ASSIGNMENT: Beneath this instruction is a listing. Transcribe from it only the stretch from the line with "R101: 8.2k (GND, NET4) -> 100k (GND, NET4)" through the line with "IC110: OR CD4071", both end lines included, exactly as written.

SOURCE INFORMATION:
========

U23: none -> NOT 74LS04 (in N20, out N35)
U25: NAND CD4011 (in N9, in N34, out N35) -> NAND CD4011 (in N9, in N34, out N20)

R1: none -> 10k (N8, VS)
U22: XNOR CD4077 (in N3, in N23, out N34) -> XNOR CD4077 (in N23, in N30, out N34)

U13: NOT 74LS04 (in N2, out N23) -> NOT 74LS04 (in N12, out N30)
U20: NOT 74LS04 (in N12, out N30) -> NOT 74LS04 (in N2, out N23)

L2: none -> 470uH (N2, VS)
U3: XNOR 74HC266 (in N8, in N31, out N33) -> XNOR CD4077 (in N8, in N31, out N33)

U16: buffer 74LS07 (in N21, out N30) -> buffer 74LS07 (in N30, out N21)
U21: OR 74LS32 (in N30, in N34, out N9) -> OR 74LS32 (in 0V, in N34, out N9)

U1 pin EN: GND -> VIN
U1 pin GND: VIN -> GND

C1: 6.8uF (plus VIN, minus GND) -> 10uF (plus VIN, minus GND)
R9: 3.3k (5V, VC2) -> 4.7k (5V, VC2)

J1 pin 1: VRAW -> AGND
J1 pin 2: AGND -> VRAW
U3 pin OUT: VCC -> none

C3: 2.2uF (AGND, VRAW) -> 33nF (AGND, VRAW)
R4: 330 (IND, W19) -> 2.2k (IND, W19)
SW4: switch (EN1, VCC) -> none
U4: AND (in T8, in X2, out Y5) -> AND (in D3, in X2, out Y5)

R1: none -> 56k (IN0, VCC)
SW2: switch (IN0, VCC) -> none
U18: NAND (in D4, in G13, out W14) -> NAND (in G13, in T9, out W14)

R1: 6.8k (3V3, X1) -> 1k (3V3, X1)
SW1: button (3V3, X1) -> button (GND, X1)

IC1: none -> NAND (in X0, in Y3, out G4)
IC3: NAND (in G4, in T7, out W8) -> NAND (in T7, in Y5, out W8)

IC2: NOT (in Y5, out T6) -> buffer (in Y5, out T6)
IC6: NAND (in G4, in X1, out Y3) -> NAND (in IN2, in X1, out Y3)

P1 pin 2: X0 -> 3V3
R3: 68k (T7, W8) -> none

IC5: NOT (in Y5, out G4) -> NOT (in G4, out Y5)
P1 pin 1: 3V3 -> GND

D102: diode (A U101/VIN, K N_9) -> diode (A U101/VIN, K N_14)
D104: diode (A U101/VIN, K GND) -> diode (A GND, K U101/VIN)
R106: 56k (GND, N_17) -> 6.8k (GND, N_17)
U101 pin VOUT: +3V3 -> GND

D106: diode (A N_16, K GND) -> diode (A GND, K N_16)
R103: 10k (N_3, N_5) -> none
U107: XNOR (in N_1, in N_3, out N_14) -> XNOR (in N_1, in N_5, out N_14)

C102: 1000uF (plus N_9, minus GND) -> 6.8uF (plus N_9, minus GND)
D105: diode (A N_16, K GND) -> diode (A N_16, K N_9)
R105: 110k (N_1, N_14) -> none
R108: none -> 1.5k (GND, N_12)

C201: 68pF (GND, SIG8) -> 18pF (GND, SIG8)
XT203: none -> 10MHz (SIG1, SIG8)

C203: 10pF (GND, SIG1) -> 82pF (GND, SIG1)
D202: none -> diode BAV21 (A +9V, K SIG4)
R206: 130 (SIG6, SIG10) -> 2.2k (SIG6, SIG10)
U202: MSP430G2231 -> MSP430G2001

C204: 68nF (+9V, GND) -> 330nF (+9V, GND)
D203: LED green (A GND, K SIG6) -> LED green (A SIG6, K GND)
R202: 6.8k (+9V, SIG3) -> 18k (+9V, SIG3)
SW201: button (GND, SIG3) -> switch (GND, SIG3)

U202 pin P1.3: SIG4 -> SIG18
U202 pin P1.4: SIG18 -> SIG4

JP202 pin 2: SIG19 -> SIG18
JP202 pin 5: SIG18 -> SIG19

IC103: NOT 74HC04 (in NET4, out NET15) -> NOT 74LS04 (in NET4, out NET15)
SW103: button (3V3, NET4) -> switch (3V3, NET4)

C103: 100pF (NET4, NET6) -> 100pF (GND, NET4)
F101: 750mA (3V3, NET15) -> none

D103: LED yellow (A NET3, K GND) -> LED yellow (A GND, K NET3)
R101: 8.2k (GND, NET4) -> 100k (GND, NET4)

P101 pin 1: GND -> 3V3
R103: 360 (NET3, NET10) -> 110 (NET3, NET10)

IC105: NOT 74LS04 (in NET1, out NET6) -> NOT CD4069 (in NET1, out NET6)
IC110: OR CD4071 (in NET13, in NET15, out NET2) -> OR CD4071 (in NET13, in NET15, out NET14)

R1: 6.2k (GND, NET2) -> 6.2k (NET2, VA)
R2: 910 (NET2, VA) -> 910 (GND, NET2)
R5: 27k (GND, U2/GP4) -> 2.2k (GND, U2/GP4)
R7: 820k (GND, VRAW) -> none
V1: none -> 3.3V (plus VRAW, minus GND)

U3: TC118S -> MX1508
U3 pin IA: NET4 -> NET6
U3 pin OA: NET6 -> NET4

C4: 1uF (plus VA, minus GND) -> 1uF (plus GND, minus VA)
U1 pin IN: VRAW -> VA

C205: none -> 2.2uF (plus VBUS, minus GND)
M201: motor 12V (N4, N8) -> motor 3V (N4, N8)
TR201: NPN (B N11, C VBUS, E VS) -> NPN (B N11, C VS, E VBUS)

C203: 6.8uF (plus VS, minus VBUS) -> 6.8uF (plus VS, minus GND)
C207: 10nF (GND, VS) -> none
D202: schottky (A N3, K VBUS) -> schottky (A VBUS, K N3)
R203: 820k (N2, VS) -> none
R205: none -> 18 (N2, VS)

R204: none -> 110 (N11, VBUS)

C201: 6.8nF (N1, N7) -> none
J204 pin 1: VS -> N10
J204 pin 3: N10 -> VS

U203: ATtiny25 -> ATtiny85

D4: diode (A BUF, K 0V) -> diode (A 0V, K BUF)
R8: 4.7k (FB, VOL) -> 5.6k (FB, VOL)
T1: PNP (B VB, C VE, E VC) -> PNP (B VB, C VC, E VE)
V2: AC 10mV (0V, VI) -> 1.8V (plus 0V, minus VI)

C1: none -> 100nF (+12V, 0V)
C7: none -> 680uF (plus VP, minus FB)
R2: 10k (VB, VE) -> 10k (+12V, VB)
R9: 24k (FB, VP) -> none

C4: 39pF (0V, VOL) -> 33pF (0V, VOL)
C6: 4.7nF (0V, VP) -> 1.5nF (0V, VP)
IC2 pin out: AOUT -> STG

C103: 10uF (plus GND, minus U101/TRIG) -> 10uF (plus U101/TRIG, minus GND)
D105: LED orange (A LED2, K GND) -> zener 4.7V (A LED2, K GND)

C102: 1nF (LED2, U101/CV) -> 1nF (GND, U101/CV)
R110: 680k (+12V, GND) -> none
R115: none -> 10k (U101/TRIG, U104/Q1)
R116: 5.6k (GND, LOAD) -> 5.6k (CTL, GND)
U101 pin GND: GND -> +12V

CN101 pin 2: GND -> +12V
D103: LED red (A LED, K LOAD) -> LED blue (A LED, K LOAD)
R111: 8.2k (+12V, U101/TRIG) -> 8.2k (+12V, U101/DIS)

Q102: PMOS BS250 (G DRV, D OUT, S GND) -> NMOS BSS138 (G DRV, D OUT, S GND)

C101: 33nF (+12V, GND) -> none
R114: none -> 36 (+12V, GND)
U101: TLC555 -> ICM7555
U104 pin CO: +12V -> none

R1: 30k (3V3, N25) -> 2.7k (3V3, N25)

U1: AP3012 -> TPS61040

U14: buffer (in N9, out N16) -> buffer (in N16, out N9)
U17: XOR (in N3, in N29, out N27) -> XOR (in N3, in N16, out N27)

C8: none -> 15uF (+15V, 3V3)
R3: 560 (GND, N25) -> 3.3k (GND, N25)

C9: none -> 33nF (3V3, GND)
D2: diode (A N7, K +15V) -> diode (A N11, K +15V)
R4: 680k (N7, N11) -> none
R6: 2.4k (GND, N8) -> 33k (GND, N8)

========

WORKED SOLUTION:
R101: 8.2k (GND, NET4) -> 100k (GND, NET4)

P101 pin 1: GND -> 3V3
R103: 360 (NET3, NET10) -> 110 (NET3, NET10)

IC105: NOT 74LS04 (in NET1, out NET6) -> NOT CD4069 (in NET1, out NET6)
IC110: OR CD4071 (in NET13, in NET15, out NET2) -> OR CD4071 (in NET13, in NET15, out NET14)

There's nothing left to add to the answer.